[TASK PROMPT] Please repeat the data below exactly, with the pictures removed.
--*--
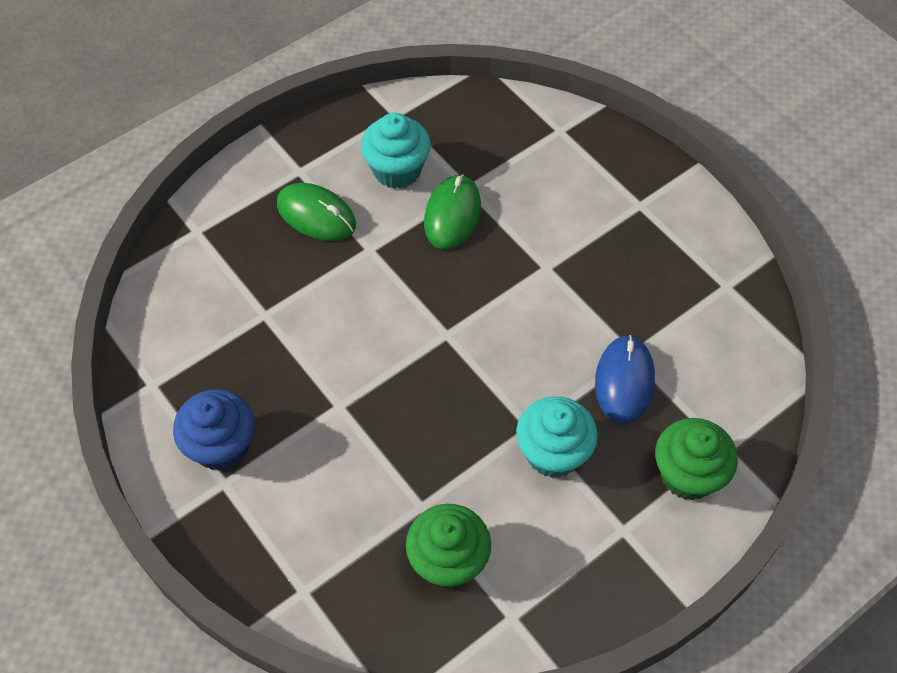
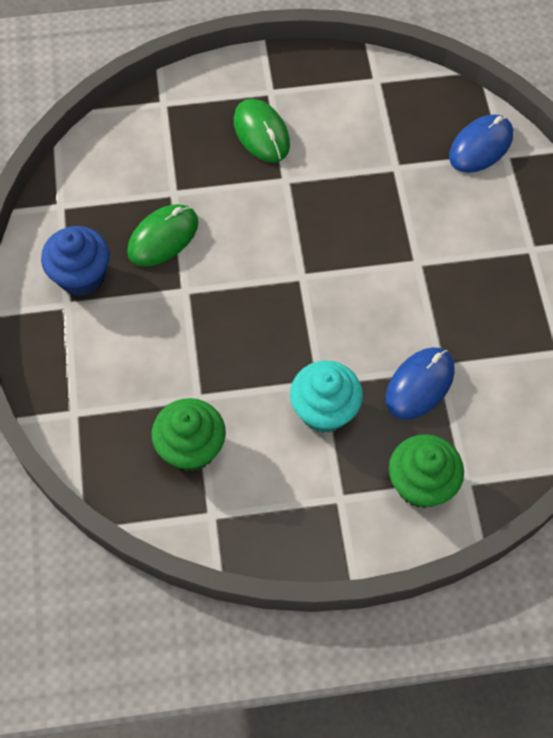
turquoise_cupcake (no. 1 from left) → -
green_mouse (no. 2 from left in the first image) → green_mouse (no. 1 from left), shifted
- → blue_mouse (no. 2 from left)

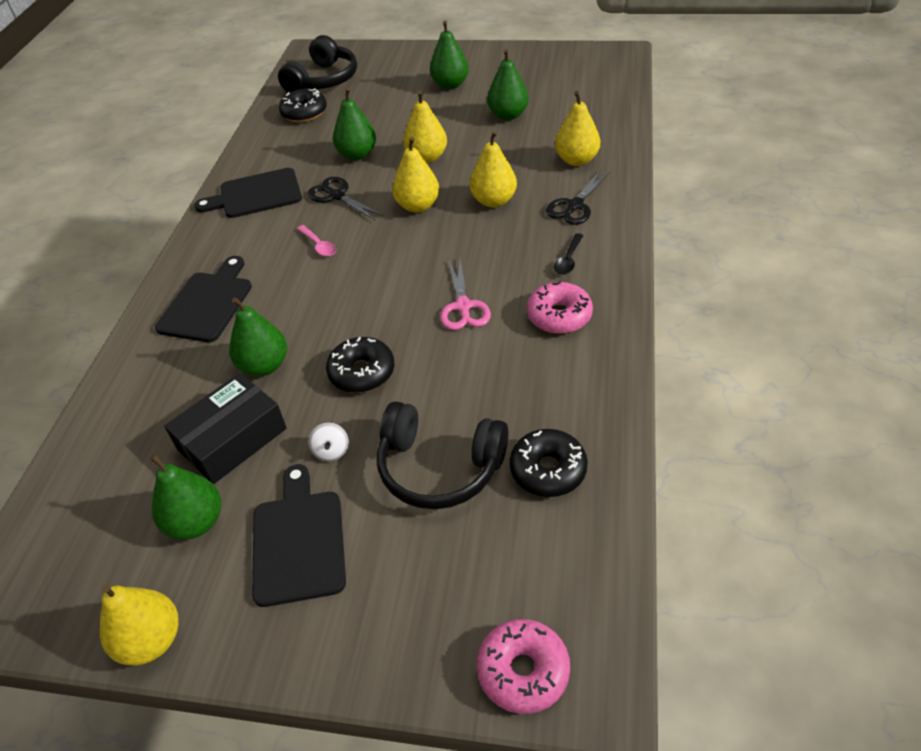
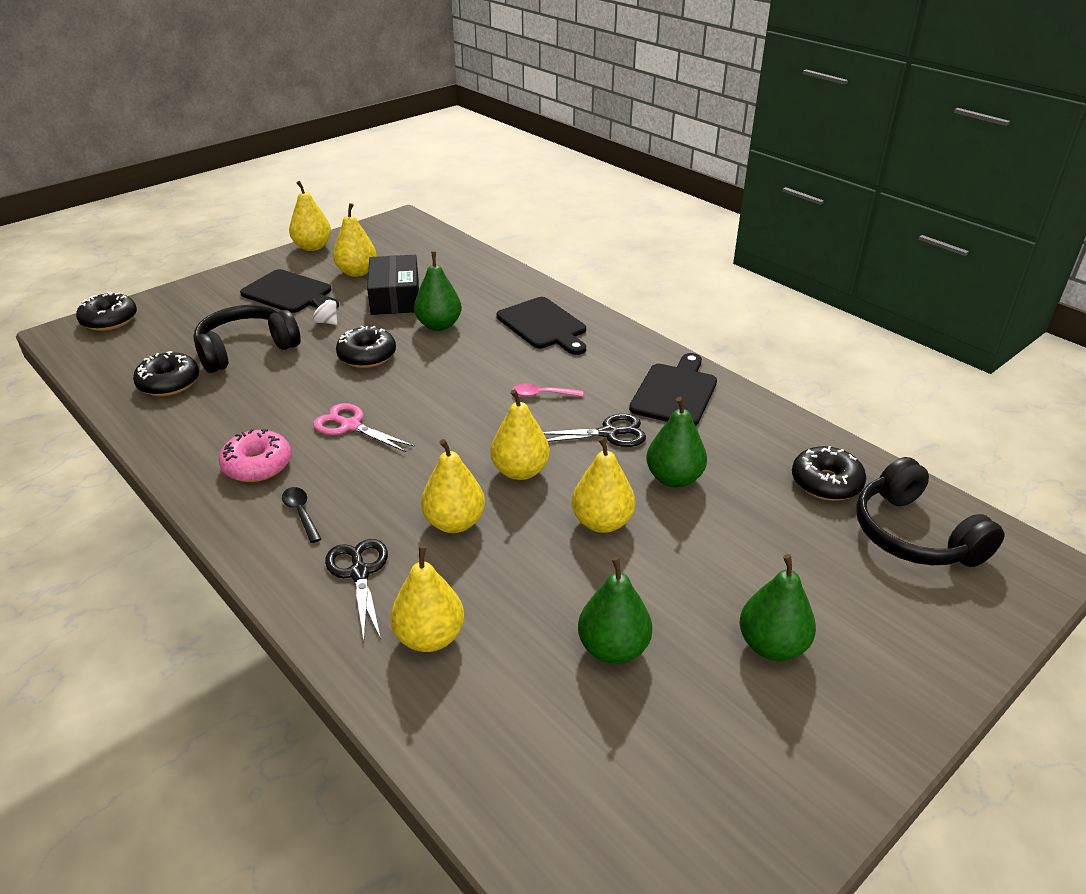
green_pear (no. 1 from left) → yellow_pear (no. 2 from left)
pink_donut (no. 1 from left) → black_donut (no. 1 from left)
--*--
[FINISHED TASK]
turquoise_cupcake (no. 1 from left) → -
green_mouse (no. 2 from left in the first image) → green_mouse (no. 1 from left), shifted
- → blue_mouse (no. 2 from left)

green_pear (no. 1 from left) → yellow_pear (no. 2 from left)
pink_donut (no. 1 from left) → black_donut (no. 1 from left)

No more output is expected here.